━━━━━ Data listing ━━━━━

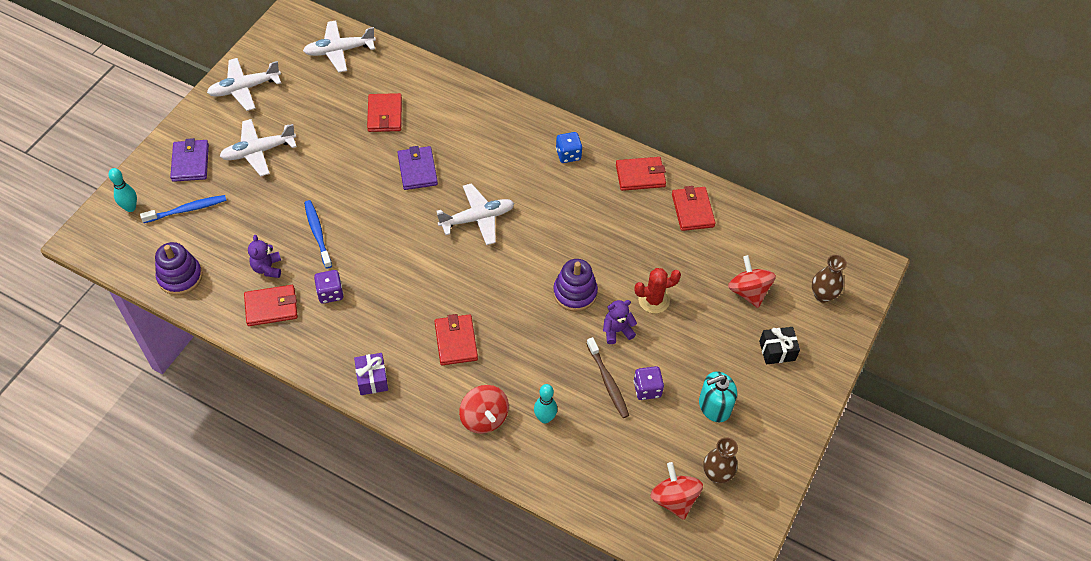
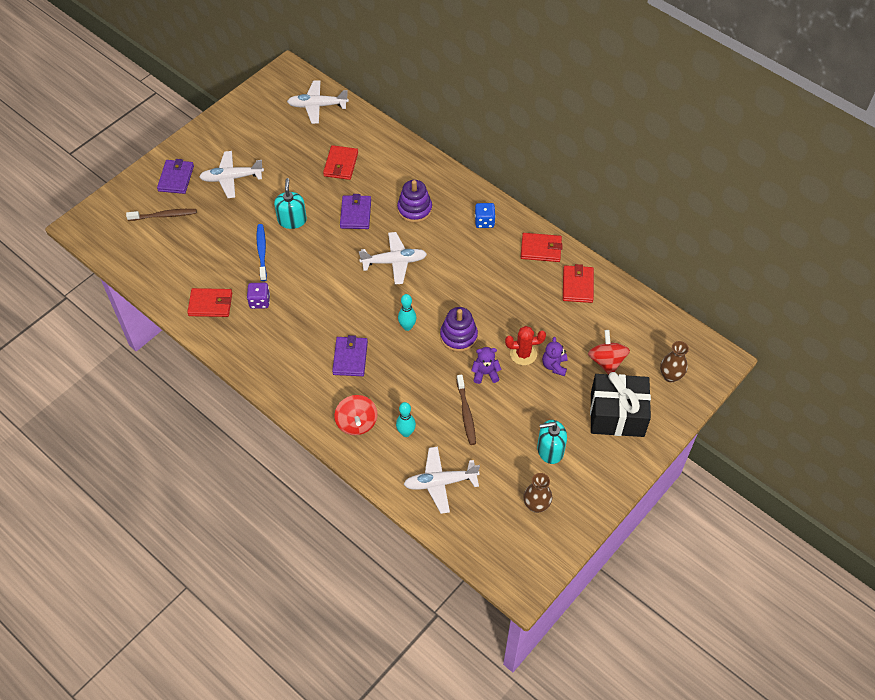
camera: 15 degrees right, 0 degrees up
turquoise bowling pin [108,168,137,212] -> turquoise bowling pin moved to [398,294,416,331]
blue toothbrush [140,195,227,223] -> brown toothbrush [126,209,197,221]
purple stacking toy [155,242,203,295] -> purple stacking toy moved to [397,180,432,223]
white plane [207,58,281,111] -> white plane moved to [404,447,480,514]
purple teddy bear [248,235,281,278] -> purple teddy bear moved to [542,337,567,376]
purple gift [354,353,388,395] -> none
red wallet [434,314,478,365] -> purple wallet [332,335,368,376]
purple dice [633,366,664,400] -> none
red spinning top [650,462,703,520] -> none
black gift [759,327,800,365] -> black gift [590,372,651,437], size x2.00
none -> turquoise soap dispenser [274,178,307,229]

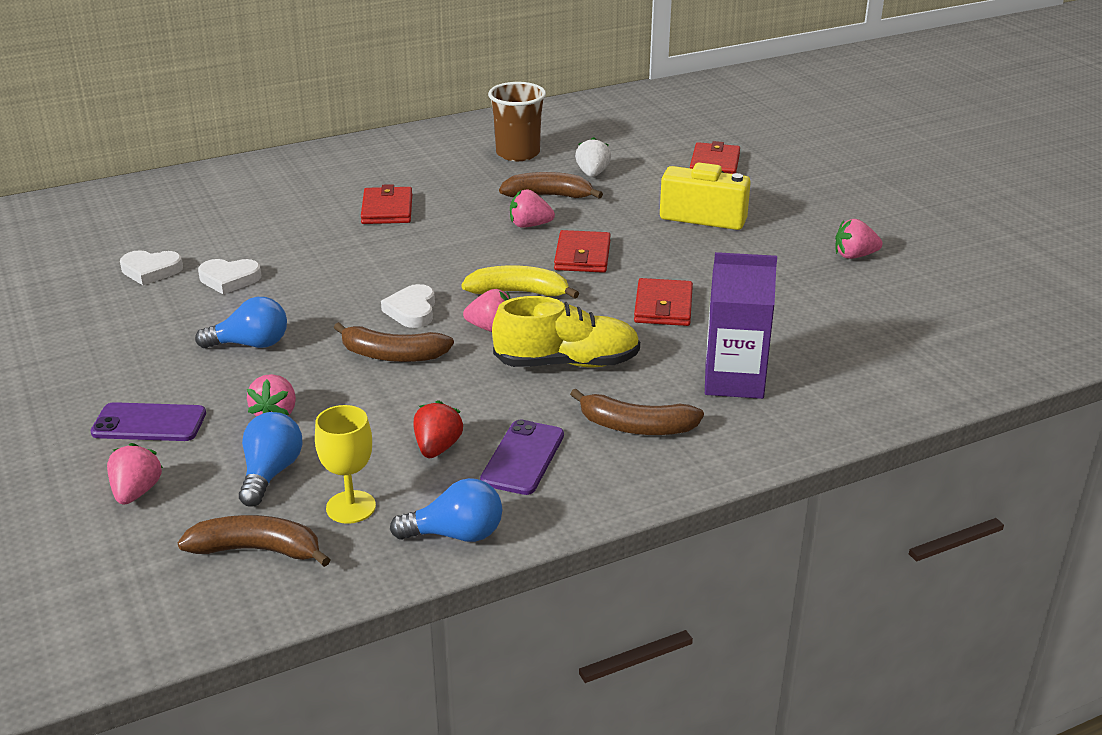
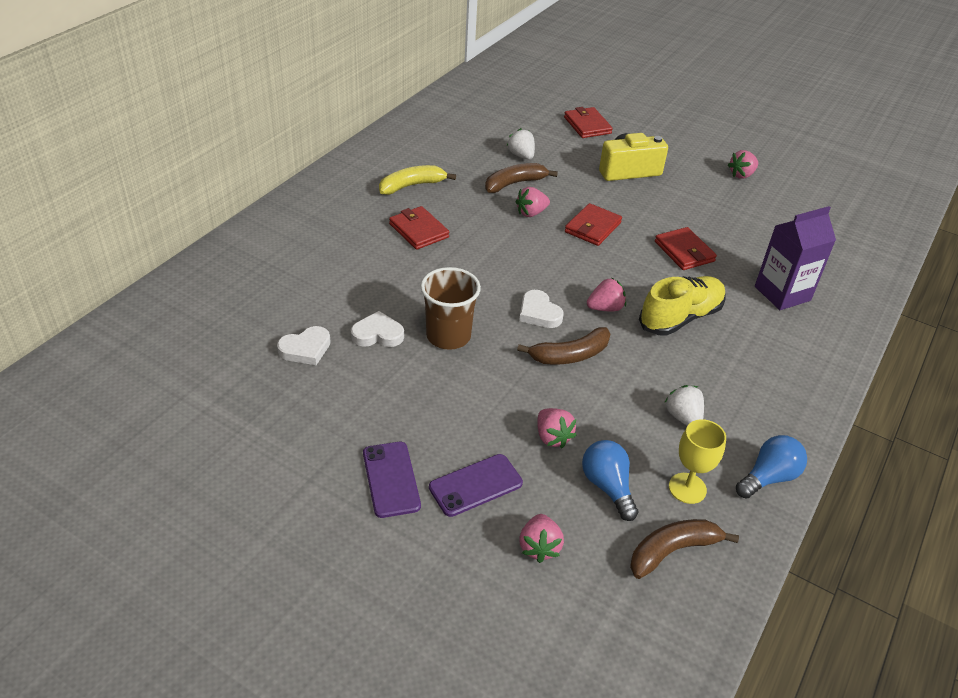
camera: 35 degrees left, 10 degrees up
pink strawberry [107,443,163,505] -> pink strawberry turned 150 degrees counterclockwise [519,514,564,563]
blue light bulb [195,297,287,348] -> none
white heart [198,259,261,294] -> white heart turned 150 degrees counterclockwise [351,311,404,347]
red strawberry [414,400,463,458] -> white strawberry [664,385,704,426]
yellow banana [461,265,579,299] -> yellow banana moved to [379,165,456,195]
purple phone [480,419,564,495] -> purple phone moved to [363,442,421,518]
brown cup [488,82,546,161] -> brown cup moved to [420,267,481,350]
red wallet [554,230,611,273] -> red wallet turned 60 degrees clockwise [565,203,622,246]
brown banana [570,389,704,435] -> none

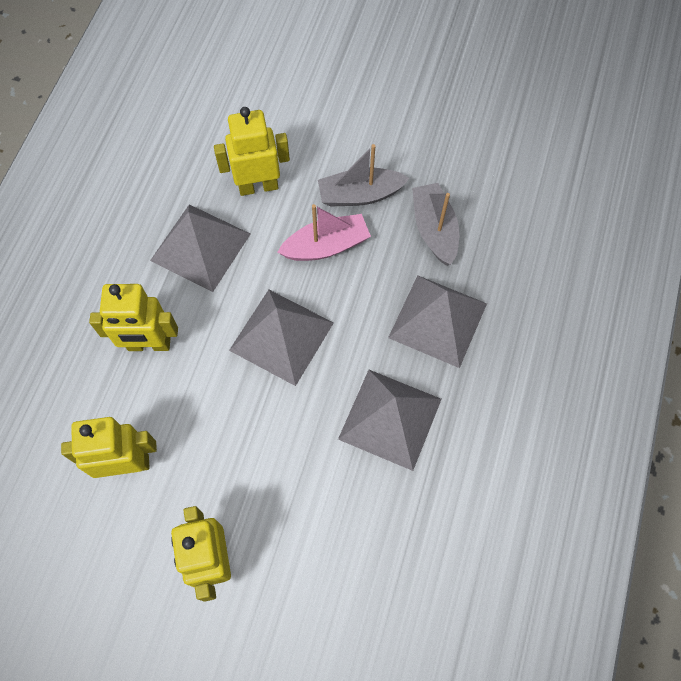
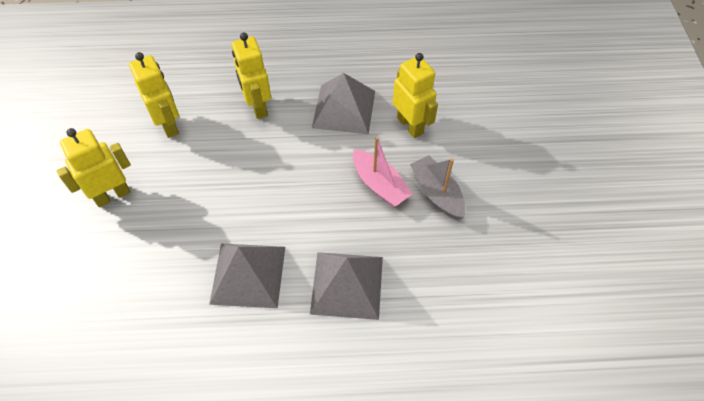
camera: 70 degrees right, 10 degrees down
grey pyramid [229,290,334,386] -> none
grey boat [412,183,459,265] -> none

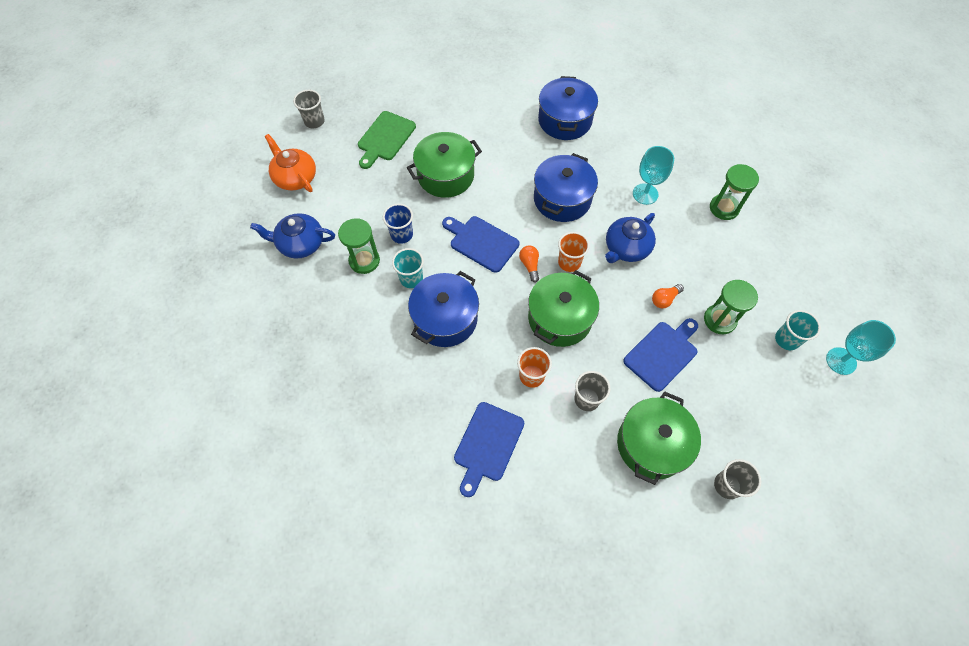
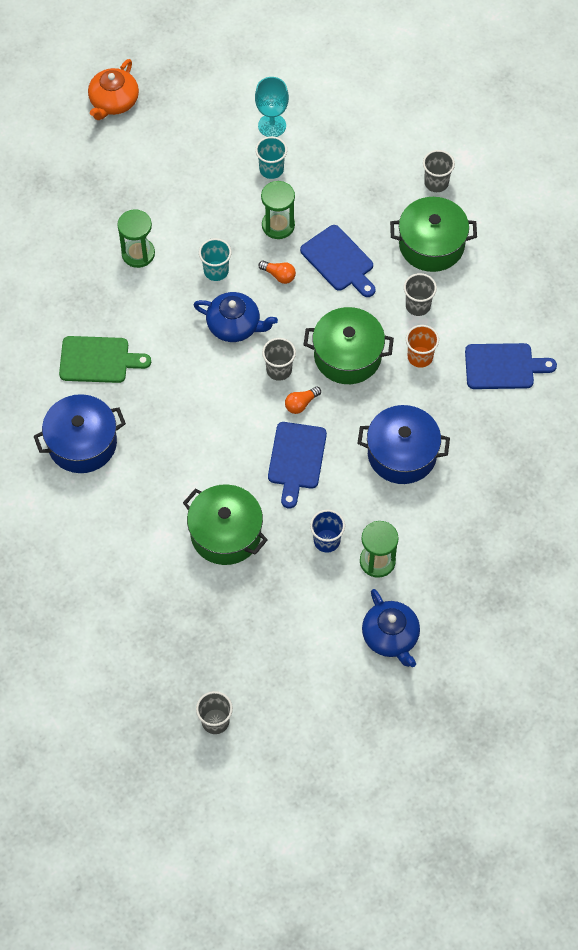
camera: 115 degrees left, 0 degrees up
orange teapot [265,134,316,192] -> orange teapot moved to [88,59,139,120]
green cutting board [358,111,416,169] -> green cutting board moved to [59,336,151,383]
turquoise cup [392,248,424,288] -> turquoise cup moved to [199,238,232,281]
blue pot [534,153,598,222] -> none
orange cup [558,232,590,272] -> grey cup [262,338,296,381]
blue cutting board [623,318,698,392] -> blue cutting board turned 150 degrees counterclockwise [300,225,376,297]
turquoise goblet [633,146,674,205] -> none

━━━━━

Instructions to follow :: Please filter the entries for the word "purple" and copy the lines that have it.

Answer for the task ::
purple stacking toy [155,242,203,295] -> purple stacking toy moved to [397,180,432,223]
purple teddy bear [248,235,281,278] -> purple teddy bear moved to [542,337,567,376]
purple gift [354,353,388,395] -> none
red wallet [434,314,478,365] -> purple wallet [332,335,368,376]
purple dice [633,366,664,400] -> none
purple phone [480,419,564,495] -> purple phone moved to [363,442,421,518]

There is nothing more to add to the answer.